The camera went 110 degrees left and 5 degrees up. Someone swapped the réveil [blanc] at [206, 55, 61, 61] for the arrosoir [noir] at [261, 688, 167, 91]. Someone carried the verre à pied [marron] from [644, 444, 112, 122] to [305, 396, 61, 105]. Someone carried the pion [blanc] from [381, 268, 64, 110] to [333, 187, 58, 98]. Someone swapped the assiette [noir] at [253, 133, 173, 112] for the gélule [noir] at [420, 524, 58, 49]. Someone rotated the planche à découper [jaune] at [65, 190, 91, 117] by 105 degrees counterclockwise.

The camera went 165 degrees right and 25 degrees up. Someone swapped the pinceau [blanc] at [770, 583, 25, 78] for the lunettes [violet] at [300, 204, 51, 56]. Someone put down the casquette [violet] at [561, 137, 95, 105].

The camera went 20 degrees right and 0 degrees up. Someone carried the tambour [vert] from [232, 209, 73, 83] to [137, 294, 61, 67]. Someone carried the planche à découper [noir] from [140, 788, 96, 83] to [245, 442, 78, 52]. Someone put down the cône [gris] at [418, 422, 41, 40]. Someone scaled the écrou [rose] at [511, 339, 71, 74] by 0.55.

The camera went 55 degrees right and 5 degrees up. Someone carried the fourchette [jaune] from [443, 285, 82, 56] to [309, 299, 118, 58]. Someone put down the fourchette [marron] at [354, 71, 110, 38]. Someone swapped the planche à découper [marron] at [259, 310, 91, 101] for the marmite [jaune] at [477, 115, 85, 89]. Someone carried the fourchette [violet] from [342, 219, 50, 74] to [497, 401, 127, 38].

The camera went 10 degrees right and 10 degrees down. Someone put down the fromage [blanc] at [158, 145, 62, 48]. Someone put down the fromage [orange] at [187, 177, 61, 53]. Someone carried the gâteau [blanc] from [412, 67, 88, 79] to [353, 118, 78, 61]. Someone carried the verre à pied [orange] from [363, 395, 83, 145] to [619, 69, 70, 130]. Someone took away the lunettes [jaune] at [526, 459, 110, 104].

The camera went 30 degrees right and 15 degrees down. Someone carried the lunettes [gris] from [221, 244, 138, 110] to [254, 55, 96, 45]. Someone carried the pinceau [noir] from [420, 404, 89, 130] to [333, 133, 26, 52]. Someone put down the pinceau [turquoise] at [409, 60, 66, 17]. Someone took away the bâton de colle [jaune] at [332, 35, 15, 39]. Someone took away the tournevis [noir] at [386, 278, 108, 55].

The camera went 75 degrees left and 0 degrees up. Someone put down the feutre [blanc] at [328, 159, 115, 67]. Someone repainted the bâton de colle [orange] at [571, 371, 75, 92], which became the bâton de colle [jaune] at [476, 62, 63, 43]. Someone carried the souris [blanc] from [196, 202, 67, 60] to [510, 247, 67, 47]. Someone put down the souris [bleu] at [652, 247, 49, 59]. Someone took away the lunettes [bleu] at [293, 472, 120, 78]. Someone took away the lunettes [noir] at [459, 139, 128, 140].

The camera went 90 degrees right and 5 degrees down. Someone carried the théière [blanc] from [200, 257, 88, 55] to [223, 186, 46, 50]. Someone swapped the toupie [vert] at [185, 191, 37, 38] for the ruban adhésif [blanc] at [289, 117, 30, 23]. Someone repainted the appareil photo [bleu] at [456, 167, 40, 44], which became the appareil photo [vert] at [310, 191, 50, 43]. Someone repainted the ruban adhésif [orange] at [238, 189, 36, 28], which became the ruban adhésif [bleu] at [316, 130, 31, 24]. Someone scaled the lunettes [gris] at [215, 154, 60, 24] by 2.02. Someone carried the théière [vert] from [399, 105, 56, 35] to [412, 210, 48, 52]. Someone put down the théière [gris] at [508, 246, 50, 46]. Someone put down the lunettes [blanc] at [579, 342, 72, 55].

* WHAT THE TASK ASKS: Could you write out every entry above exactly as it appears?

* ANSWER AREA:
The camera went 110 degrees left and 5 degrees up. Someone swapped the réveil [blanc] at [206, 55, 61, 61] for the arrosoir [noir] at [261, 688, 167, 91]. Someone carried the verre à pied [marron] from [644, 444, 112, 122] to [305, 396, 61, 105]. Someone carried the pion [blanc] from [381, 268, 64, 110] to [333, 187, 58, 98]. Someone swapped the assiette [noir] at [253, 133, 173, 112] for the gélule [noir] at [420, 524, 58, 49]. Someone rotated the planche à découper [jaune] at [65, 190, 91, 117] by 105 degrees counterclockwise.

The camera went 165 degrees right and 25 degrees up. Someone swapped the pinceau [blanc] at [770, 583, 25, 78] for the lunettes [violet] at [300, 204, 51, 56]. Someone put down the casquette [violet] at [561, 137, 95, 105].

The camera went 20 degrees right and 0 degrees up. Someone carried the tambour [vert] from [232, 209, 73, 83] to [137, 294, 61, 67]. Someone carried the planche à découper [noir] from [140, 788, 96, 83] to [245, 442, 78, 52]. Someone put down the cône [gris] at [418, 422, 41, 40]. Someone scaled the écrou [rose] at [511, 339, 71, 74] by 0.55.

The camera went 55 degrees right and 5 degrees up. Someone carried the fourchette [jaune] from [443, 285, 82, 56] to [309, 299, 118, 58]. Someone put down the fourchette [marron] at [354, 71, 110, 38]. Someone swapped the planche à découper [marron] at [259, 310, 91, 101] for the marmite [jaune] at [477, 115, 85, 89]. Someone carried the fourchette [violet] from [342, 219, 50, 74] to [497, 401, 127, 38].

The camera went 10 degrees right and 10 degrees down. Someone put down the fromage [blanc] at [158, 145, 62, 48]. Someone put down the fromage [orange] at [187, 177, 61, 53]. Someone carried the gâteau [blanc] from [412, 67, 88, 79] to [353, 118, 78, 61]. Someone carried the verre à pied [orange] from [363, 395, 83, 145] to [619, 69, 70, 130]. Someone took away the lunettes [jaune] at [526, 459, 110, 104].

The camera went 30 degrees right and 15 degrees down. Someone carried the lunettes [gris] from [221, 244, 138, 110] to [254, 55, 96, 45]. Someone carried the pinceau [noir] from [420, 404, 89, 130] to [333, 133, 26, 52]. Someone put down the pinceau [turquoise] at [409, 60, 66, 17]. Someone took away the bâton de colle [jaune] at [332, 35, 15, 39]. Someone took away the tournevis [noir] at [386, 278, 108, 55].

The camera went 75 degrees left and 0 degrees up. Someone put down the feutre [blanc] at [328, 159, 115, 67]. Someone repainted the bâton de colle [orange] at [571, 371, 75, 92], which became the bâton de colle [jaune] at [476, 62, 63, 43]. Someone carried the souris [blanc] from [196, 202, 67, 60] to [510, 247, 67, 47]. Someone put down the souris [bleu] at [652, 247, 49, 59]. Someone took away the lunettes [bleu] at [293, 472, 120, 78]. Someone took away the lunettes [noir] at [459, 139, 128, 140].

The camera went 90 degrees right and 5 degrees down. Someone carried the théière [blanc] from [200, 257, 88, 55] to [223, 186, 46, 50]. Someone swapped the toupie [vert] at [185, 191, 37, 38] for the ruban adhésif [blanc] at [289, 117, 30, 23]. Someone repainted the appareil photo [bleu] at [456, 167, 40, 44], which became the appareil photo [vert] at [310, 191, 50, 43]. Someone repainted the ruban adhésif [orange] at [238, 189, 36, 28], which became the ruban adhésif [bleu] at [316, 130, 31, 24]. Someone scaled the lunettes [gris] at [215, 154, 60, 24] by 2.02. Someone carried the théière [vert] from [399, 105, 56, 35] to [412, 210, 48, 52]. Someone put down the théière [gris] at [508, 246, 50, 46]. Someone put down the lunettes [blanc] at [579, 342, 72, 55].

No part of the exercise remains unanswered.